[Items listed in a dataset]
....
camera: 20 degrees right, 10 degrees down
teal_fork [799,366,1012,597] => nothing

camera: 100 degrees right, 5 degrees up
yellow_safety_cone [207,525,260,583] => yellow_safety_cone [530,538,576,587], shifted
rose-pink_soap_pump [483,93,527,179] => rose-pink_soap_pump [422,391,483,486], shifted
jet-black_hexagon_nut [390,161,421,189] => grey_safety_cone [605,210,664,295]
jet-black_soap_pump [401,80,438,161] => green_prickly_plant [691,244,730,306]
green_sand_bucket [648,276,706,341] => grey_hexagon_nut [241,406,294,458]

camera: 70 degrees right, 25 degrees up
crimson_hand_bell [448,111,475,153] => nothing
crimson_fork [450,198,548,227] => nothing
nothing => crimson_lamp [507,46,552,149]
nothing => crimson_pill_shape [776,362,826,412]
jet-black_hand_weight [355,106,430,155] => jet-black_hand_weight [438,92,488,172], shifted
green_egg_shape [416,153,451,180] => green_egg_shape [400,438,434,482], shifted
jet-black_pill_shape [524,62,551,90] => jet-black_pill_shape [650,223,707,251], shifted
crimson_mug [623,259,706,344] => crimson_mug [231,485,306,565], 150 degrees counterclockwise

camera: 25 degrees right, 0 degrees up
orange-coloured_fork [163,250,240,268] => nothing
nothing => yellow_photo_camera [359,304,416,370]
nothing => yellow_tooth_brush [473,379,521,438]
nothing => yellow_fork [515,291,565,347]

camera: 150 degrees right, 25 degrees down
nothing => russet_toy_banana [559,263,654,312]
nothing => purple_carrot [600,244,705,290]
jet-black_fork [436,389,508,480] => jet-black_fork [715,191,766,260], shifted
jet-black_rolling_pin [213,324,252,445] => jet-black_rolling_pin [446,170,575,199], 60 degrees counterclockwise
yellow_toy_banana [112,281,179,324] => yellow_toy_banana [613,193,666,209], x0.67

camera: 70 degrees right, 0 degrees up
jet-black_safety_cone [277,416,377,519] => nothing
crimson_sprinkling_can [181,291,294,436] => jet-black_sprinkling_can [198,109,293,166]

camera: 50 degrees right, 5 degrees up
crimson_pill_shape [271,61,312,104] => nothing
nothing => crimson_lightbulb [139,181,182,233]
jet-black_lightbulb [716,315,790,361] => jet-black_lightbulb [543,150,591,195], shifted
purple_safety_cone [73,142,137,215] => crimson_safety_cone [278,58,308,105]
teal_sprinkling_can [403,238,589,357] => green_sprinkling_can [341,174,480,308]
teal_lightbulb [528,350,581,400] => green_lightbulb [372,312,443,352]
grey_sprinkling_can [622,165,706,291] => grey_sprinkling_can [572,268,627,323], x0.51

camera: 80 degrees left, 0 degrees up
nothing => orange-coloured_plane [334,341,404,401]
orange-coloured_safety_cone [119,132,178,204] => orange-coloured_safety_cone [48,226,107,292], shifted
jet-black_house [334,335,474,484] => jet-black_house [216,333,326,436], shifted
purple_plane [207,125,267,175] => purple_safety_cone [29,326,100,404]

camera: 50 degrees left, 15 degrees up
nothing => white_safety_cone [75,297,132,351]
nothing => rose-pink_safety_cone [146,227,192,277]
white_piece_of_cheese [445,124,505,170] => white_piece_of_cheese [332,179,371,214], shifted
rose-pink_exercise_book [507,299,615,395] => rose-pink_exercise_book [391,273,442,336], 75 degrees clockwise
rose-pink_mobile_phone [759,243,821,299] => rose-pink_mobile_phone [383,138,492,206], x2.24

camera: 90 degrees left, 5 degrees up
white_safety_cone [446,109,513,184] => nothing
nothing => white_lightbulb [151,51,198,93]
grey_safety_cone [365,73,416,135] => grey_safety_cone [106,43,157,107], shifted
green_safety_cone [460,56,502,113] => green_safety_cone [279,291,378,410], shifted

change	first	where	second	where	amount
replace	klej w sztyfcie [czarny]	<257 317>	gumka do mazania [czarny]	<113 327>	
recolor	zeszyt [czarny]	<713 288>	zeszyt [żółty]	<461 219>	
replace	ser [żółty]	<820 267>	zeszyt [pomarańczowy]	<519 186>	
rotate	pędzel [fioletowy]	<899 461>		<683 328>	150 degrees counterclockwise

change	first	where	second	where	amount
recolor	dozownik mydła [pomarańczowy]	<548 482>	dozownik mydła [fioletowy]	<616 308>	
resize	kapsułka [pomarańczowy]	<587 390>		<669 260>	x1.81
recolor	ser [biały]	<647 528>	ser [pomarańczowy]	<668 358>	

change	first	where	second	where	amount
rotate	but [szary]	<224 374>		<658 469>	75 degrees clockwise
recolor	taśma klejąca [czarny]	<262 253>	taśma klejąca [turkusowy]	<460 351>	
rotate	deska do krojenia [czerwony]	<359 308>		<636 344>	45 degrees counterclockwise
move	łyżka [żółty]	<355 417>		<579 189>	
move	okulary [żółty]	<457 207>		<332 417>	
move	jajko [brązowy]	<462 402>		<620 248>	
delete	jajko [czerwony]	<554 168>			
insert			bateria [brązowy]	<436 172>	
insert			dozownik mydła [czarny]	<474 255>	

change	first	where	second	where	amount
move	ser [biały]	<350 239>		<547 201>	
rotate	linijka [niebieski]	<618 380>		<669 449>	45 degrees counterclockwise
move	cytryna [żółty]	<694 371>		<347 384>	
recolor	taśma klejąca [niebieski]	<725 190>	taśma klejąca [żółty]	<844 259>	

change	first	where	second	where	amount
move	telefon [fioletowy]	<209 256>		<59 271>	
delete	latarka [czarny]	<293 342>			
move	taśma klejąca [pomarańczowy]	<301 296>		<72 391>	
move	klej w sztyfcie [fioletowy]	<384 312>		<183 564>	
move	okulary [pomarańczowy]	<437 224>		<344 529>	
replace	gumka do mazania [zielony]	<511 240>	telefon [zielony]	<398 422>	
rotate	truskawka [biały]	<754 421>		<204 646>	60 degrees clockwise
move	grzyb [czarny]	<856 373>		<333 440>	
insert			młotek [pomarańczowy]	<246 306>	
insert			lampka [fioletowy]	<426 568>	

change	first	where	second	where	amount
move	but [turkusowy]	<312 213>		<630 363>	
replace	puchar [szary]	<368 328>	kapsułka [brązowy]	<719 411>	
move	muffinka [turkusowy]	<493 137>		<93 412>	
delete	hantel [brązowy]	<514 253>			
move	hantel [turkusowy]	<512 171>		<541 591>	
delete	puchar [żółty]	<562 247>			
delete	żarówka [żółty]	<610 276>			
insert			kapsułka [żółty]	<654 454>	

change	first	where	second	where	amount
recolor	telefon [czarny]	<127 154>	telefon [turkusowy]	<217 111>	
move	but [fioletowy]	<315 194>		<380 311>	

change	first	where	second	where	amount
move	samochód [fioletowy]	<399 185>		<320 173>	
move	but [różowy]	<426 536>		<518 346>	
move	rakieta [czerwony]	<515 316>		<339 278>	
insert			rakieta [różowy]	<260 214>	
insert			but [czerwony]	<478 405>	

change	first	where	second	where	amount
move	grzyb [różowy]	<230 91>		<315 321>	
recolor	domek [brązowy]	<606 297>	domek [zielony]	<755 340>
....
Exercise – Of the entries above, repeat exactly the lines from the line with "teal_fork [799,366,1012,597] => nothing" through the line with "nothing => crimson_lightbulb", both of them included.

Expected output –
teal_fork [799,366,1012,597] => nothing

camera: 100 degrees right, 5 degrees up
yellow_safety_cone [207,525,260,583] => yellow_safety_cone [530,538,576,587], shifted
rose-pink_soap_pump [483,93,527,179] => rose-pink_soap_pump [422,391,483,486], shifted
jet-black_hexagon_nut [390,161,421,189] => grey_safety_cone [605,210,664,295]
jet-black_soap_pump [401,80,438,161] => green_prickly_plant [691,244,730,306]
green_sand_bucket [648,276,706,341] => grey_hexagon_nut [241,406,294,458]

camera: 70 degrees right, 25 degrees up
crimson_hand_bell [448,111,475,153] => nothing
crimson_fork [450,198,548,227] => nothing
nothing => crimson_lamp [507,46,552,149]
nothing => crimson_pill_shape [776,362,826,412]
jet-black_hand_weight [355,106,430,155] => jet-black_hand_weight [438,92,488,172], shifted
green_egg_shape [416,153,451,180] => green_egg_shape [400,438,434,482], shifted
jet-black_pill_shape [524,62,551,90] => jet-black_pill_shape [650,223,707,251], shifted
crimson_mug [623,259,706,344] => crimson_mug [231,485,306,565], 150 degrees counterclockwise

camera: 25 degrees right, 0 degrees up
orange-coloured_fork [163,250,240,268] => nothing
nothing => yellow_photo_camera [359,304,416,370]
nothing => yellow_tooth_brush [473,379,521,438]
nothing => yellow_fork [515,291,565,347]

camera: 150 degrees right, 25 degrees down
nothing => russet_toy_banana [559,263,654,312]
nothing => purple_carrot [600,244,705,290]
jet-black_fork [436,389,508,480] => jet-black_fork [715,191,766,260], shifted
jet-black_rolling_pin [213,324,252,445] => jet-black_rolling_pin [446,170,575,199], 60 degrees counterclockwise
yellow_toy_banana [112,281,179,324] => yellow_toy_banana [613,193,666,209], x0.67

camera: 70 degrees right, 0 degrees up
jet-black_safety_cone [277,416,377,519] => nothing
crimson_sprinkling_can [181,291,294,436] => jet-black_sprinkling_can [198,109,293,166]

camera: 50 degrees right, 5 degrees up
crimson_pill_shape [271,61,312,104] => nothing
nothing => crimson_lightbulb [139,181,182,233]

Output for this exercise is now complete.